## Information supplied

-----

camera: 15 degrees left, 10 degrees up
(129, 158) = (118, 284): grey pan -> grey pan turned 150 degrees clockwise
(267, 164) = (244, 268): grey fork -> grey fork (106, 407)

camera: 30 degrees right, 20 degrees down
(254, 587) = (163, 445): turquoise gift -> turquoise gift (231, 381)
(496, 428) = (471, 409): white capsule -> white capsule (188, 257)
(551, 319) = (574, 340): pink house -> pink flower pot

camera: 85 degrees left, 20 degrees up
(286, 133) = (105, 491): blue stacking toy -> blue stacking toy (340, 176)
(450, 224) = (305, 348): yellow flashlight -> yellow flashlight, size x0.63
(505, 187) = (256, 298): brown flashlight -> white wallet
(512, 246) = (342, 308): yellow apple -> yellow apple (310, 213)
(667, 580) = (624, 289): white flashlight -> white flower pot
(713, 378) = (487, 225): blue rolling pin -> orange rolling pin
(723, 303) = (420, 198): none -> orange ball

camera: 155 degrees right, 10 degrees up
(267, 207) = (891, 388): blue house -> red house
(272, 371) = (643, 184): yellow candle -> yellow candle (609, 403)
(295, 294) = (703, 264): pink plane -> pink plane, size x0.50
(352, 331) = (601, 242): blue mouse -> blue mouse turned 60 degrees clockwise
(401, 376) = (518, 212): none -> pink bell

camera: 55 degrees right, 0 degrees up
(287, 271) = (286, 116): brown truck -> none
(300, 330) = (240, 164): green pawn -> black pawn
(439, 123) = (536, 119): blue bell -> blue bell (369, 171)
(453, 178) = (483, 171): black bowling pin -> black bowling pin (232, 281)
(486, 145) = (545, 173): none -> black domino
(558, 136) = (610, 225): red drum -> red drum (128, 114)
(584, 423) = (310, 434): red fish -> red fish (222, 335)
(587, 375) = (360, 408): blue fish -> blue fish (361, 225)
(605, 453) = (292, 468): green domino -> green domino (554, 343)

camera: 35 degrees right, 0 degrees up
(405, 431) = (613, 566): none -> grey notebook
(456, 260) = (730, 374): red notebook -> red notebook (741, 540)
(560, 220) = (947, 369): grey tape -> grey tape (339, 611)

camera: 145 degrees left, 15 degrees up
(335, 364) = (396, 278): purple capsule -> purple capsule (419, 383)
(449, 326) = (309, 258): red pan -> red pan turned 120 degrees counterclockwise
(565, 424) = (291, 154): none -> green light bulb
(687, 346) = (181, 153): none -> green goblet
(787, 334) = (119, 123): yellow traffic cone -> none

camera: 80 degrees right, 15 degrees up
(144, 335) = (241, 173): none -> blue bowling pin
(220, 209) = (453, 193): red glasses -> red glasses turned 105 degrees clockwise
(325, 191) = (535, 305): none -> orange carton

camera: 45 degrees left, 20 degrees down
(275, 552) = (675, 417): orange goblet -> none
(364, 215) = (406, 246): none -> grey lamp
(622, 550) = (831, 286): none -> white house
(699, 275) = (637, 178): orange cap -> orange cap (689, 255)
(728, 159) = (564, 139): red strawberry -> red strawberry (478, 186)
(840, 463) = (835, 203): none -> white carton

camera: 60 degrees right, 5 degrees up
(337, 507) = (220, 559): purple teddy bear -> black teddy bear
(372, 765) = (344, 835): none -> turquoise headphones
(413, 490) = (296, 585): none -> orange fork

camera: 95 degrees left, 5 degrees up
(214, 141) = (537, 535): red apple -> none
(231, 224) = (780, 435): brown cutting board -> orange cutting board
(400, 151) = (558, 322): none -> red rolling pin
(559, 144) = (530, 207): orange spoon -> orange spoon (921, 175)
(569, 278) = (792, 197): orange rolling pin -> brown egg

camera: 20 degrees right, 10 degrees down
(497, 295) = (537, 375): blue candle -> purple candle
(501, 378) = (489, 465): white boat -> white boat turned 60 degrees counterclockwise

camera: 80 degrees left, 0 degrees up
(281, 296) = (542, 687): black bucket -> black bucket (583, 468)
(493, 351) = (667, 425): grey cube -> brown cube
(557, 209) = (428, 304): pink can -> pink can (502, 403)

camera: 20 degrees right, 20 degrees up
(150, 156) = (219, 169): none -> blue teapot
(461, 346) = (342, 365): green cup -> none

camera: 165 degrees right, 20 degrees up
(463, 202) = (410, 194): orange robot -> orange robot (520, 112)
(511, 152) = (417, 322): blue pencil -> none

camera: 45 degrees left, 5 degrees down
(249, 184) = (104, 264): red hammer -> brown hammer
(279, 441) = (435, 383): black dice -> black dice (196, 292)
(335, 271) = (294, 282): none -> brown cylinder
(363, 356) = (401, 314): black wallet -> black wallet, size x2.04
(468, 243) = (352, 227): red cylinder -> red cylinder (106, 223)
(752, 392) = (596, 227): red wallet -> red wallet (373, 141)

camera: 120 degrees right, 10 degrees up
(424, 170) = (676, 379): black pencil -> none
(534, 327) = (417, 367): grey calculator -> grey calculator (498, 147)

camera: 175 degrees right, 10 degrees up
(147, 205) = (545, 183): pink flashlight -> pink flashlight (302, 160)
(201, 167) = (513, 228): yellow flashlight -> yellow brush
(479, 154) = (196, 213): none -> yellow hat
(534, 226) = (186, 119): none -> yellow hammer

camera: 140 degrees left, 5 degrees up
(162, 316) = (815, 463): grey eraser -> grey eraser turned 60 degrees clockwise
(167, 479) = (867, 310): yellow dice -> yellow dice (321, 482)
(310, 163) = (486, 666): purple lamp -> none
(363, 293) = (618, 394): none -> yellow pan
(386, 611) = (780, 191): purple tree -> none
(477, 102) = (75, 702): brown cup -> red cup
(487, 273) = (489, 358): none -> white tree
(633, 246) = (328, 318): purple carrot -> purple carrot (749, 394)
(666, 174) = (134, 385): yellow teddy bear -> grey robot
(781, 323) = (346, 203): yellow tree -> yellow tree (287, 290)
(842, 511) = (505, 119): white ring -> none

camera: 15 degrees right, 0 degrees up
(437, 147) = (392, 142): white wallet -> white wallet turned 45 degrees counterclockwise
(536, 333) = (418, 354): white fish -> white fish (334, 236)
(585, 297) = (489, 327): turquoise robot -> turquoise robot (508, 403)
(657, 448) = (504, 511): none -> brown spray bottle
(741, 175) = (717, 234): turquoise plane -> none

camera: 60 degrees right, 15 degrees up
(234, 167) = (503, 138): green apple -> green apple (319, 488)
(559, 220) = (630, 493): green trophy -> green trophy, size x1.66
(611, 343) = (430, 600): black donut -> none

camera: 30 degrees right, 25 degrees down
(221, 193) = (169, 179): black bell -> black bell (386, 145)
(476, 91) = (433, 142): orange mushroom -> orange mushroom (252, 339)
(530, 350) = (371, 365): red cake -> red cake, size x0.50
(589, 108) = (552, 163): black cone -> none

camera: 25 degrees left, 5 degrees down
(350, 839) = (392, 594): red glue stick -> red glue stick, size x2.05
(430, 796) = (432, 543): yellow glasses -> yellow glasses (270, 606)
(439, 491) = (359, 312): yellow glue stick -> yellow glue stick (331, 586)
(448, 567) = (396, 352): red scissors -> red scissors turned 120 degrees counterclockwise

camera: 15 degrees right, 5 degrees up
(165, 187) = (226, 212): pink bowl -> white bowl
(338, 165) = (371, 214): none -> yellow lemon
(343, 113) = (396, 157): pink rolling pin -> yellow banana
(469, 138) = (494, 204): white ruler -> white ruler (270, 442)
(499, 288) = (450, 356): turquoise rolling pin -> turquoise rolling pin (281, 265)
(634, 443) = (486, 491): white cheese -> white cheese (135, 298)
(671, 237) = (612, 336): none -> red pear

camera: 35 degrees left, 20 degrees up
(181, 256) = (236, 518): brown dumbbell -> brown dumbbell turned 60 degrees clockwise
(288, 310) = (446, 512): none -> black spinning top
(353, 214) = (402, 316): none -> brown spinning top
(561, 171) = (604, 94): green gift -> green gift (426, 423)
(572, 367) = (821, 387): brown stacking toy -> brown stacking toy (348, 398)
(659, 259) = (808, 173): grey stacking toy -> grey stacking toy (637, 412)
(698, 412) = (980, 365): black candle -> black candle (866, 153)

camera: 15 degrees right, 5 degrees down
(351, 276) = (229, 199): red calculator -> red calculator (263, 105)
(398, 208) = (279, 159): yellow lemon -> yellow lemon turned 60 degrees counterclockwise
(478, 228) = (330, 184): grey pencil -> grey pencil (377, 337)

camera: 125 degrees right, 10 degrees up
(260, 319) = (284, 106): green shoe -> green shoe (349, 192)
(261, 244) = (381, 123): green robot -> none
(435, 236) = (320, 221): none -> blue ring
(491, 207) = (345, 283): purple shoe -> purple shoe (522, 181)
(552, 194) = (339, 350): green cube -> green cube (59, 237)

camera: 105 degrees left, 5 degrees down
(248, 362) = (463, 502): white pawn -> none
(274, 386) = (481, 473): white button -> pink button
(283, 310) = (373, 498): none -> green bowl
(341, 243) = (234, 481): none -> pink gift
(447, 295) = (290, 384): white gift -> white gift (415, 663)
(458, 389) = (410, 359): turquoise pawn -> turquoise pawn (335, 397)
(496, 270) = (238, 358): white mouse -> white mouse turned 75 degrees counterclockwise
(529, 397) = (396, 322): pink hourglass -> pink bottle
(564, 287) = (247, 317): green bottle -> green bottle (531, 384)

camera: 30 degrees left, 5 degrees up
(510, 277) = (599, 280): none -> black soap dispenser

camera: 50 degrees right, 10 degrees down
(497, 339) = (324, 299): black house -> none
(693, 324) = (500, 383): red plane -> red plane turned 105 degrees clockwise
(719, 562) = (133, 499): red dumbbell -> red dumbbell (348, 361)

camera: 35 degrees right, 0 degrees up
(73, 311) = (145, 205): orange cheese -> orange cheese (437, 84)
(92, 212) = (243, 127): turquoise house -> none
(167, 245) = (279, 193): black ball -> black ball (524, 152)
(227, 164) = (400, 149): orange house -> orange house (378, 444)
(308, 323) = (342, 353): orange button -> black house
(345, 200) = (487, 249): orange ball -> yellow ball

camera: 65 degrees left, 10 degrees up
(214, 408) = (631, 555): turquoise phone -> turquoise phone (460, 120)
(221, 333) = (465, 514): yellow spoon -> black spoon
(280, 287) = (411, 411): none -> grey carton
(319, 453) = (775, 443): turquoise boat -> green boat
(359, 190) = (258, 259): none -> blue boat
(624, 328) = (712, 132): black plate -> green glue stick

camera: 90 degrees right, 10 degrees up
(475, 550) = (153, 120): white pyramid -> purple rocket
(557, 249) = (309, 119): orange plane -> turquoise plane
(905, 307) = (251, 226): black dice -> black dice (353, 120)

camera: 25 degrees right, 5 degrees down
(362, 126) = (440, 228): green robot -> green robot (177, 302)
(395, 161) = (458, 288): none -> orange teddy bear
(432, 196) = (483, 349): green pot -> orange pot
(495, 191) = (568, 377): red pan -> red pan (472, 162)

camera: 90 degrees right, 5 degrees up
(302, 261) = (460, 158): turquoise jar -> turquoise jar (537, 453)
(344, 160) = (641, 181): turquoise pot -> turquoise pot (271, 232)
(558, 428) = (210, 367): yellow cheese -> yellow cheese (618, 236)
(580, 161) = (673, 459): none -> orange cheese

-----

## Assignment
The reply must consist solely of the lines from the one containing "camera: 90 degrees right, 5 degrees up" through the last line in the material above, reproduced exactly.

## Written reply
camera: 90 degrees right, 5 degrees up
(302, 261) = (460, 158): turquoise jar -> turquoise jar (537, 453)
(344, 160) = (641, 181): turquoise pot -> turquoise pot (271, 232)
(558, 428) = (210, 367): yellow cheese -> yellow cheese (618, 236)
(580, 161) = (673, 459): none -> orange cheese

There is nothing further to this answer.